TASK DESCRIPTION - The records that follow should be retyped word for word.

━━━━━━━━━━━━━━━━━━━━

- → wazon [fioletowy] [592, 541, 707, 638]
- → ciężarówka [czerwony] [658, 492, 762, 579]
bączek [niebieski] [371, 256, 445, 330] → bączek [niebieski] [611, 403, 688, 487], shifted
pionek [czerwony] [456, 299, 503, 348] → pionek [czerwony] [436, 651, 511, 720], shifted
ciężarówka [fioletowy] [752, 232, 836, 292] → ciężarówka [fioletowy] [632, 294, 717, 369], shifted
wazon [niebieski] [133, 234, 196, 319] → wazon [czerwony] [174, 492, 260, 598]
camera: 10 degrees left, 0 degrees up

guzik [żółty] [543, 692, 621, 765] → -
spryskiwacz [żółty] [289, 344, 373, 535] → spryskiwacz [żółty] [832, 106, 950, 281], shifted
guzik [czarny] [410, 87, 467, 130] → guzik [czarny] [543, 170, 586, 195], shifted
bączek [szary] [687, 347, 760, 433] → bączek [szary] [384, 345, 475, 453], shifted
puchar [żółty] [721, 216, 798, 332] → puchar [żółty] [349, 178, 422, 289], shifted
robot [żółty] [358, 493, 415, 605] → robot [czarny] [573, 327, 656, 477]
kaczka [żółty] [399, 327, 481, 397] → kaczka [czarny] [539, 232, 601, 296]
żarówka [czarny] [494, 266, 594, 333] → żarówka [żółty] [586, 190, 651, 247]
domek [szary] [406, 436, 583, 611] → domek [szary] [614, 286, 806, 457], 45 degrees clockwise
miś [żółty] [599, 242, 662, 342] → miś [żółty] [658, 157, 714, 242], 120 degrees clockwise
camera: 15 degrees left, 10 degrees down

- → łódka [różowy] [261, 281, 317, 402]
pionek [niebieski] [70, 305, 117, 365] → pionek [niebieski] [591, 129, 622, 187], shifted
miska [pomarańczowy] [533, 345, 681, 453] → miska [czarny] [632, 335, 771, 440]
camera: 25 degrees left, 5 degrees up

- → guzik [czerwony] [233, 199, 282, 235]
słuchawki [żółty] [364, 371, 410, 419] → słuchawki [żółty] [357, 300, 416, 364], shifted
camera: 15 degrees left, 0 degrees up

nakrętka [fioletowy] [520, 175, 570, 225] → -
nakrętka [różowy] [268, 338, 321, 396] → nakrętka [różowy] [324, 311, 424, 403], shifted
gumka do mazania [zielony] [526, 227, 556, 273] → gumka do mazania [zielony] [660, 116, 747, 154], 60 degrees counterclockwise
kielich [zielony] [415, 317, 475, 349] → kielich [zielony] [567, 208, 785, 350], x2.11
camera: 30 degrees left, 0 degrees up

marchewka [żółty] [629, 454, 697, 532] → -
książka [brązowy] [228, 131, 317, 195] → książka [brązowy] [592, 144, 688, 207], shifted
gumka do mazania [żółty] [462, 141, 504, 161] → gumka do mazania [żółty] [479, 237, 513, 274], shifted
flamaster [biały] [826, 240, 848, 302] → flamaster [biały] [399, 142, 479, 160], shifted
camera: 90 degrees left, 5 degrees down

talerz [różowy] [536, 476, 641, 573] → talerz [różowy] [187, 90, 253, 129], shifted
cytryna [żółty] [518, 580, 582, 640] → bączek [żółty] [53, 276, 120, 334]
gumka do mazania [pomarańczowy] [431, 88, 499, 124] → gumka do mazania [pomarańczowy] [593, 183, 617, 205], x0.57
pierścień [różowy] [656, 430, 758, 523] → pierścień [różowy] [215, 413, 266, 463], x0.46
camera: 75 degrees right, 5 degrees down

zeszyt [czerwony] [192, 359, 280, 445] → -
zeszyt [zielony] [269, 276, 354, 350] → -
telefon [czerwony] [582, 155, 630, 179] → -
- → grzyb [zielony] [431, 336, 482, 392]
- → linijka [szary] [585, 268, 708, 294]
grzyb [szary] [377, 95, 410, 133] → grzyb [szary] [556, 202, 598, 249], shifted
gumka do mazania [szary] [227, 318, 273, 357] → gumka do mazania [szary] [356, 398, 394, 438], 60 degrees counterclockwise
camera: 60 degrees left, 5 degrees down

━━━━━━━━━━━━━━━━━━━━

RESPONSE -
- → wazon [fioletowy] [592, 541, 707, 638]
- → ciężarówka [czerwony] [658, 492, 762, 579]
bączek [niebieski] [371, 256, 445, 330] → bączek [niebieski] [611, 403, 688, 487], shifted
pionek [czerwony] [456, 299, 503, 348] → pionek [czerwony] [436, 651, 511, 720], shifted
ciężarówka [fioletowy] [752, 232, 836, 292] → ciężarówka [fioletowy] [632, 294, 717, 369], shifted
wazon [niebieski] [133, 234, 196, 319] → wazon [czerwony] [174, 492, 260, 598]
camera: 10 degrees left, 0 degrees up

guzik [żółty] [543, 692, 621, 765] → -
spryskiwacz [żółty] [289, 344, 373, 535] → spryskiwacz [żółty] [832, 106, 950, 281], shifted
guzik [czarny] [410, 87, 467, 130] → guzik [czarny] [543, 170, 586, 195], shifted
bączek [szary] [687, 347, 760, 433] → bączek [szary] [384, 345, 475, 453], shifted
puchar [żółty] [721, 216, 798, 332] → puchar [żółty] [349, 178, 422, 289], shifted
robot [żółty] [358, 493, 415, 605] → robot [czarny] [573, 327, 656, 477]
kaczka [żółty] [399, 327, 481, 397] → kaczka [czarny] [539, 232, 601, 296]
żarówka [czarny] [494, 266, 594, 333] → żarówka [żółty] [586, 190, 651, 247]
domek [szary] [406, 436, 583, 611] → domek [szary] [614, 286, 806, 457], 45 degrees clockwise
miś [żółty] [599, 242, 662, 342] → miś [żółty] [658, 157, 714, 242], 120 degrees clockwise
camera: 15 degrees left, 10 degrees down

- → łódka [różowy] [261, 281, 317, 402]
pionek [niebieski] [70, 305, 117, 365] → pionek [niebieski] [591, 129, 622, 187], shifted
miska [pomarańczowy] [533, 345, 681, 453] → miska [czarny] [632, 335, 771, 440]
camera: 25 degrees left, 5 degrees up

- → guzik [czerwony] [233, 199, 282, 235]
słuchawki [żółty] [364, 371, 410, 419] → słuchawki [żółty] [357, 300, 416, 364], shifted
camera: 15 degrees left, 0 degrees up

nakrętka [fioletowy] [520, 175, 570, 225] → -
nakrętka [różowy] [268, 338, 321, 396] → nakrętka [różowy] [324, 311, 424, 403], shifted
gumka do mazania [zielony] [526, 227, 556, 273] → gumka do mazania [zielony] [660, 116, 747, 154], 60 degrees counterclockwise
kielich [zielony] [415, 317, 475, 349] → kielich [zielony] [567, 208, 785, 350], x2.11
camera: 30 degrees left, 0 degrees up

marchewka [żółty] [629, 454, 697, 532] → -
książka [brązowy] [228, 131, 317, 195] → książka [brązowy] [592, 144, 688, 207], shifted
gumka do mazania [żółty] [462, 141, 504, 161] → gumka do mazania [żółty] [479, 237, 513, 274], shifted
flamaster [biały] [826, 240, 848, 302] → flamaster [biały] [399, 142, 479, 160], shifted
camera: 90 degrees left, 5 degrees down

talerz [różowy] [536, 476, 641, 573] → talerz [różowy] [187, 90, 253, 129], shifted
cytryna [żółty] [518, 580, 582, 640] → bączek [żółty] [53, 276, 120, 334]
gumka do mazania [pomarańczowy] [431, 88, 499, 124] → gumka do mazania [pomarańczowy] [593, 183, 617, 205], x0.57
pierścień [różowy] [656, 430, 758, 523] → pierścień [różowy] [215, 413, 266, 463], x0.46
camera: 75 degrees right, 5 degrees down

zeszyt [czerwony] [192, 359, 280, 445] → -
zeszyt [zielony] [269, 276, 354, 350] → -
telefon [czerwony] [582, 155, 630, 179] → -
- → grzyb [zielony] [431, 336, 482, 392]
- → linijka [szary] [585, 268, 708, 294]
grzyb [szary] [377, 95, 410, 133] → grzyb [szary] [556, 202, 598, 249], shifted
gumka do mazania [szary] [227, 318, 273, 357] → gumka do mazania [szary] [356, 398, 394, 438], 60 degrees counterclockwise
camera: 60 degrees left, 5 degrees down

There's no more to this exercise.